What you are asked to do.
Excluding pictures, transcribe precisely the lines from the one containing "(461, 149) = (347, 190): purple" to the final line of the listing below, inclusive, and nothing more.

Supplied data.
==============================

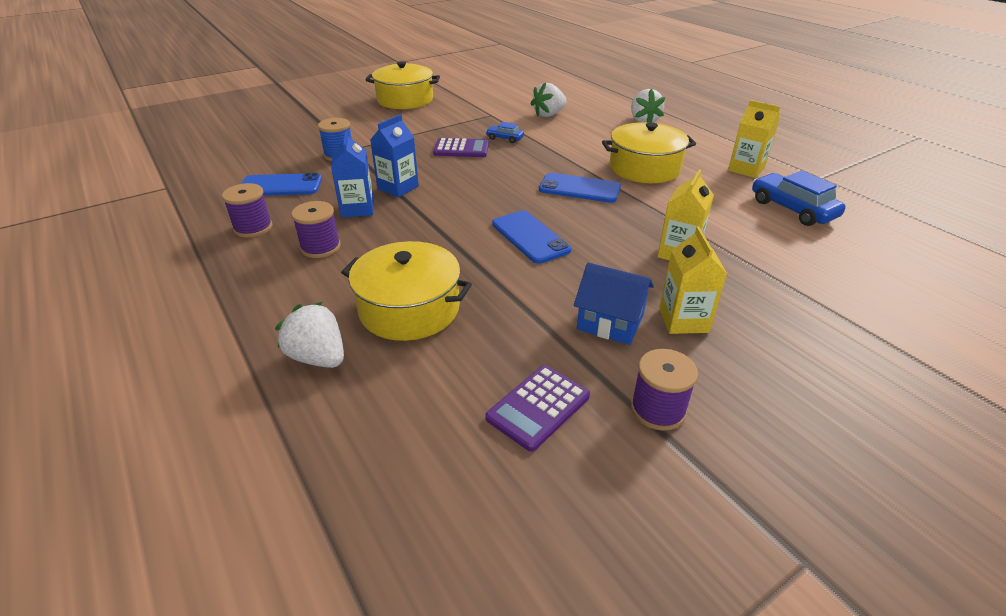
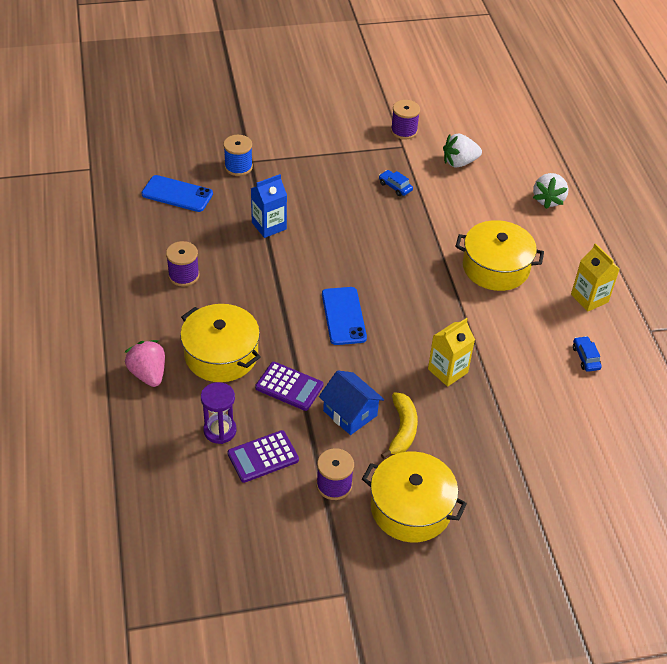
camera: 20 degrees right, 10 degrees up
(253, 228) = (142, 238): purple spool -> purple spool (404, 131)
(318, 357) = (148, 374): white strawberry -> pink strawberry
(357, 209) = (226, 241): blue carton -> none
(405, 100) = (333, 97): yellow pot -> yellow pot (411, 508)
(457, 394) = (220, 430): none -> purple hourglass
(461, 149) = (347, 190): purple calculator -> purple calculator (289, 387)
(579, 188) = (419, 274): blue phone -> none
(683, 320) = (402, 429): yellow carton -> yellow banana
(792, 209) = (585, 357): blue car -> blue car, size x0.53

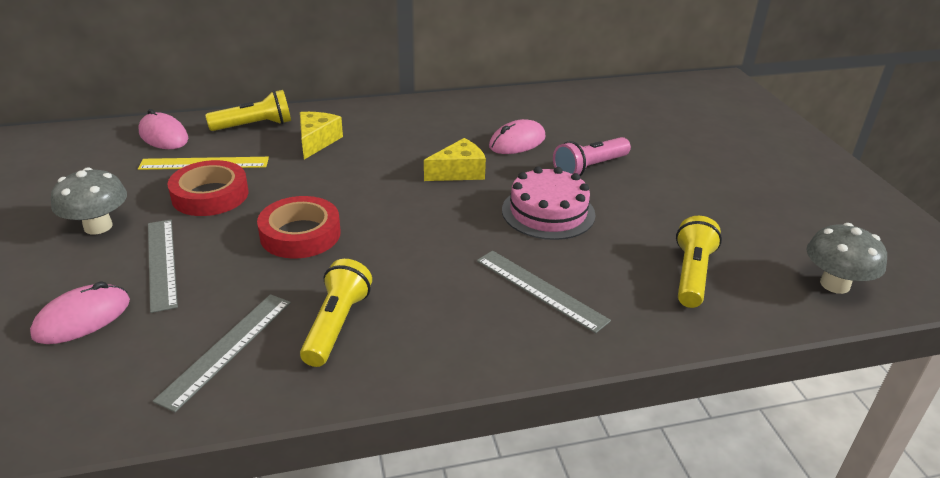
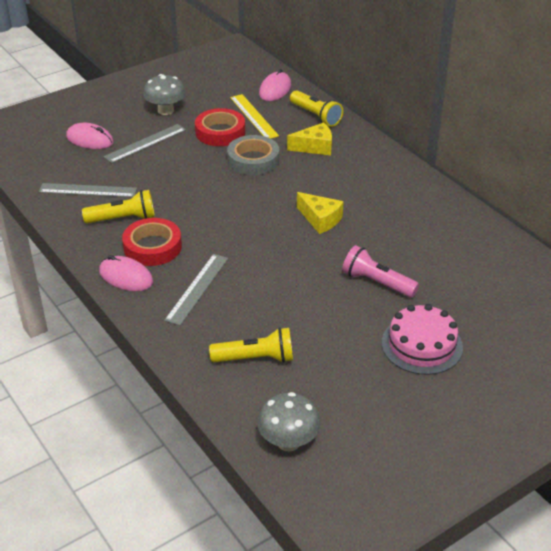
camera: 70 degrees right, 5 degrees up
(300, 186) = (253, 160): none -> grey tape
(300, 234) = (200, 178): red tape -> red tape (152, 247)
(517, 142) = (390, 236): pink mouse -> pink mouse (126, 277)
(548, 212) = (294, 273): pink cake -> pink cake (422, 345)

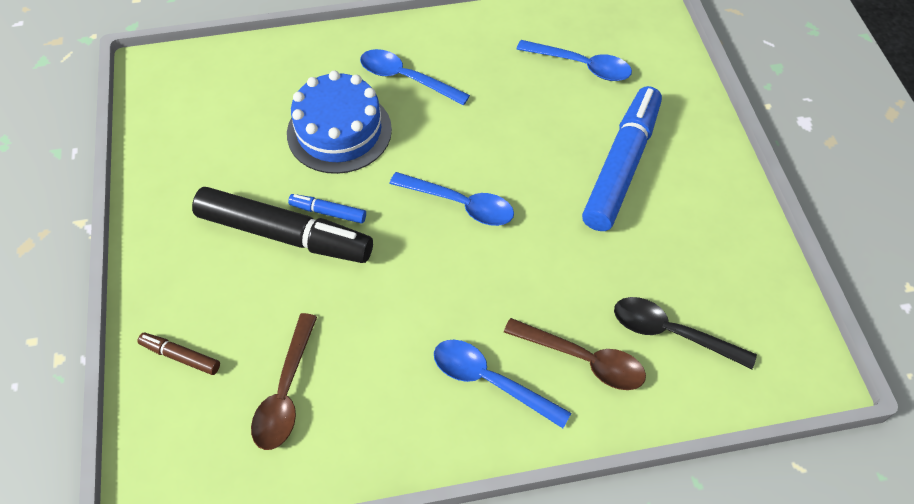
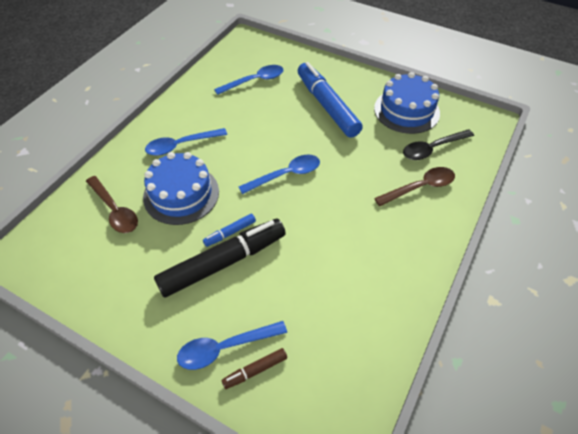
camera: 50 degrees left, 5 degrees down
(286, 392) = (330, 327): brown spoon -> brown spoon (115, 210)
(490, 381) = (401, 230): blue spoon -> blue spoon (225, 348)
(713, 258) = (406, 111): none -> blue cake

==============================

Output below.
(461, 149) = (347, 190): purple calculator -> purple calculator (289, 387)
(579, 188) = (419, 274): blue phone -> none
(683, 320) = (402, 429): yellow carton -> yellow banana
(792, 209) = (585, 357): blue car -> blue car, size x0.53

camera: 70 degrees right, 5 degrees up
(300, 186) = (253, 160): none -> grey tape
(300, 234) = (200, 178): red tape -> red tape (152, 247)
(517, 142) = (390, 236): pink mouse -> pink mouse (126, 277)
(548, 212) = (294, 273): pink cake -> pink cake (422, 345)

camera: 50 degrees left, 5 degrees down
(286, 392) = (330, 327): brown spoon -> brown spoon (115, 210)
(490, 381) = (401, 230): blue spoon -> blue spoon (225, 348)
(713, 258) = (406, 111): none -> blue cake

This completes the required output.